DATA SUPPLIED:
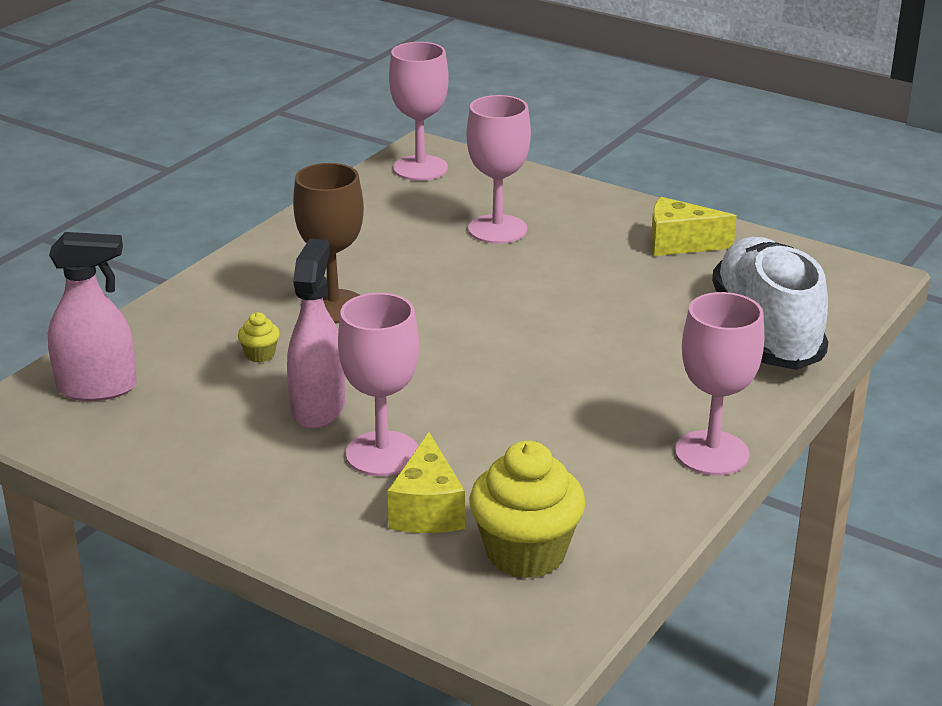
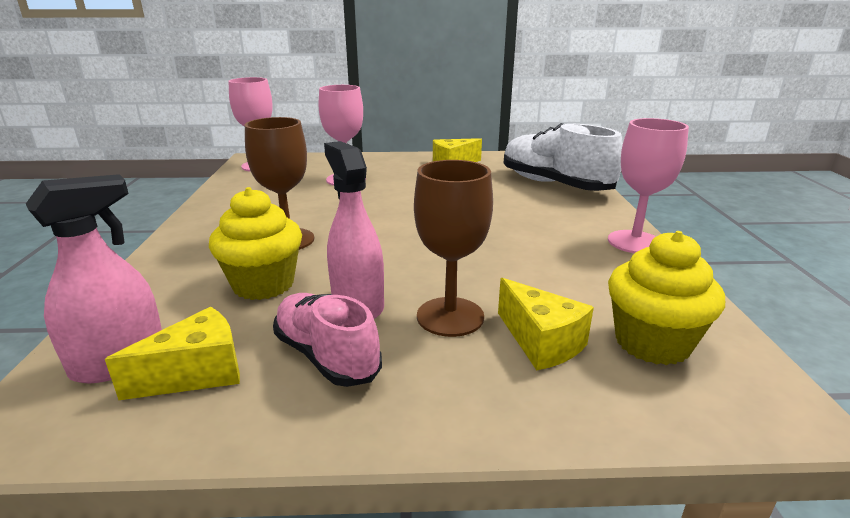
camera: 35 degrees left, 5 degrees down
(141, 420) = (197, 373): none -> yellow cheese
(243, 445) = (326, 356): none -> pink shoe
(260, 355) = (263, 284): yellow cupcake -> yellow cupcake, size x2.30
(382, 454) = (450, 316): pink goblet -> brown goblet

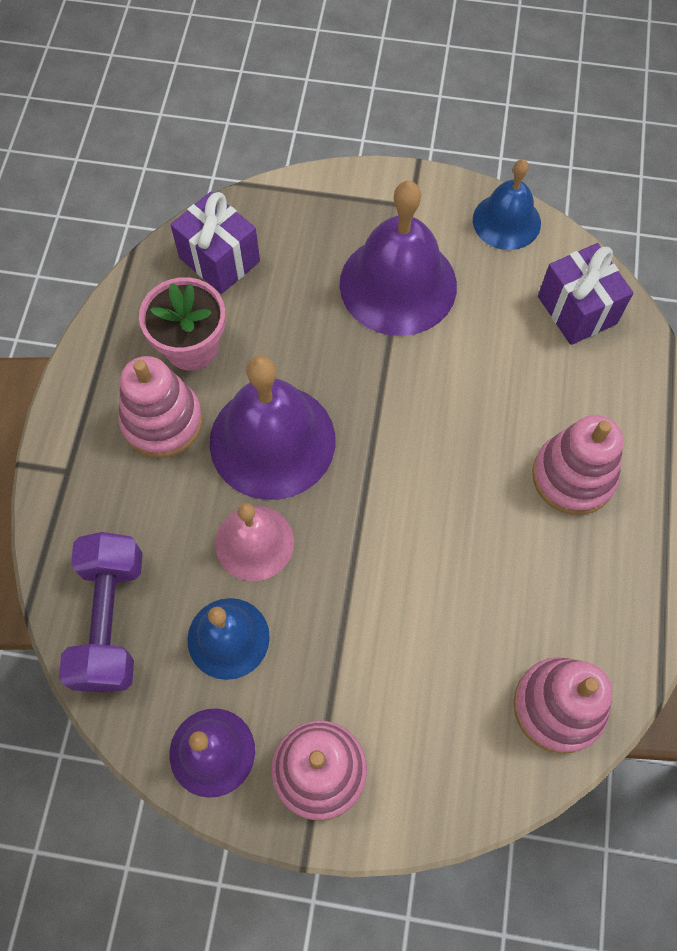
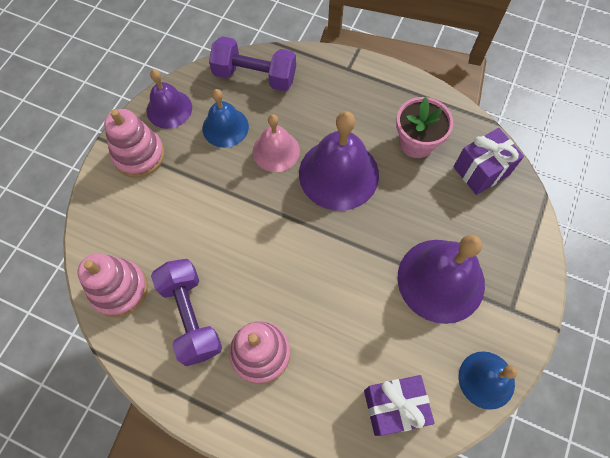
camera: 105 degrees right, 0 degrees up
(162, 421) = (367, 119): pink stacking toy -> none
(559, 584) = (191, 316): none -> purple dumbbell

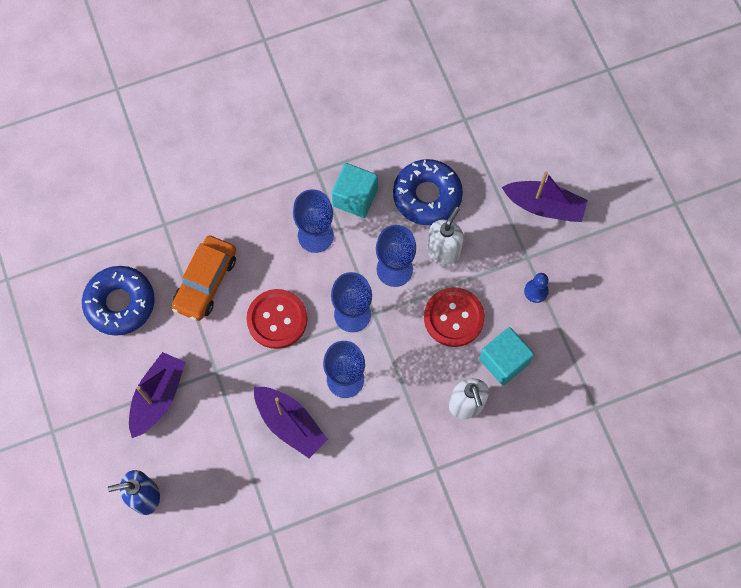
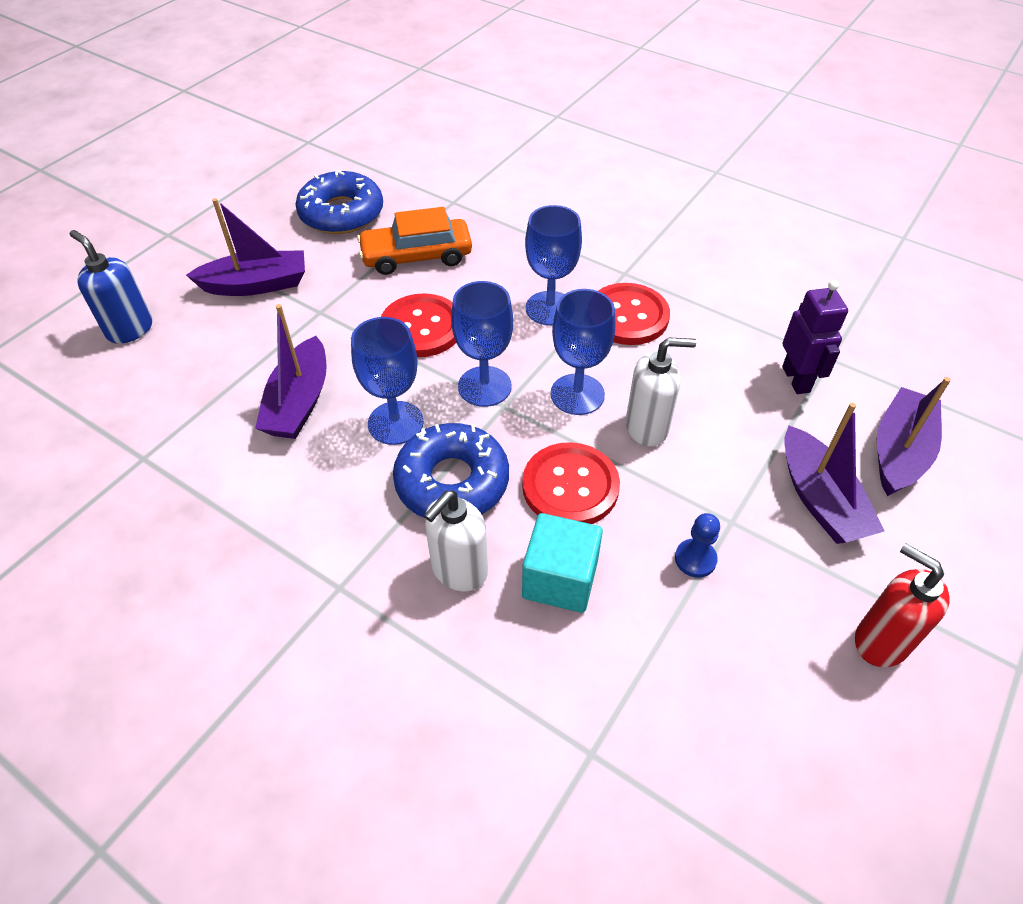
camera: 55 degrees right, 20 degrees down
(355, 197) = (628, 316): turquoise cube -> red button
(427, 196) = (699, 375): blue donut -> blue donut (452, 482)
(466, 149) = (796, 379): none -> purple robot
(544, 144) = (899, 452): none -> purple boat
(628, 247) = (880, 641): none -> red soap dispenser

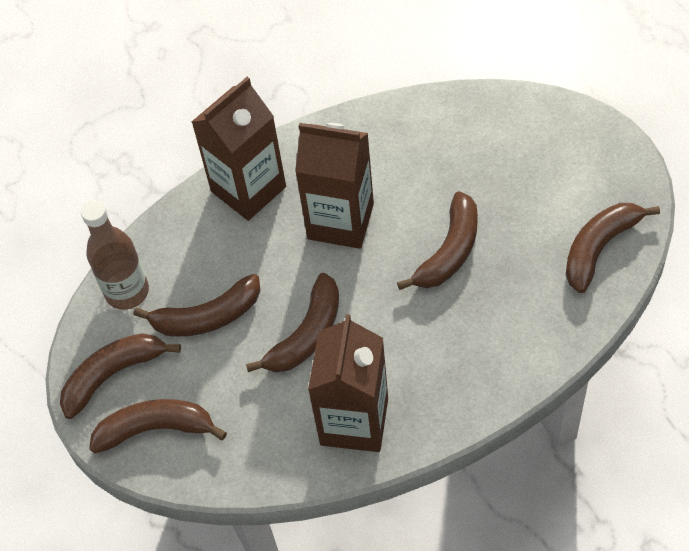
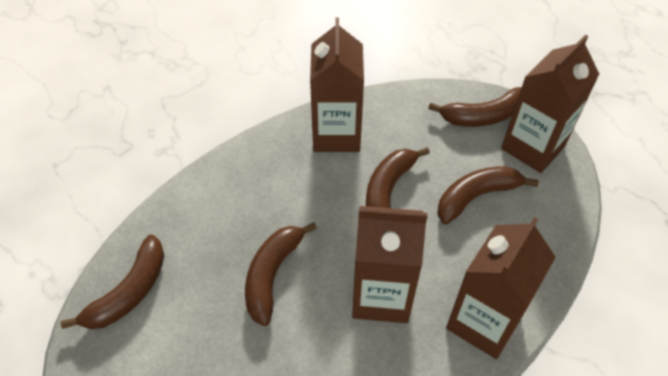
camera: 165 degrees right, 5 degrees down
(113, 375) = (533, 147): brown banana -> brown carton
(127, 292) = (554, 210): brown bottle -> none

DIRECTIONS: Find the line with "(260, 355) = (263, 284): yellow" and the line with "(466, 149) = (796, 379): none -> purple robot" in the records above. Copy both and all lines between them exactly, without pictures.

TASK RESULT:
(260, 355) = (263, 284): yellow cupcake -> yellow cupcake, size x2.30
(382, 454) = (450, 316): pink goblet -> brown goblet

camera: 105 degrees right, 0 degrees up
(162, 421) = (367, 119): pink stacking toy -> none
(559, 584) = (191, 316): none -> purple dumbbell

camera: 55 degrees right, 20 degrees down
(355, 197) = (628, 316): turquoise cube -> red button
(427, 196) = (699, 375): blue donut -> blue donut (452, 482)
(466, 149) = (796, 379): none -> purple robot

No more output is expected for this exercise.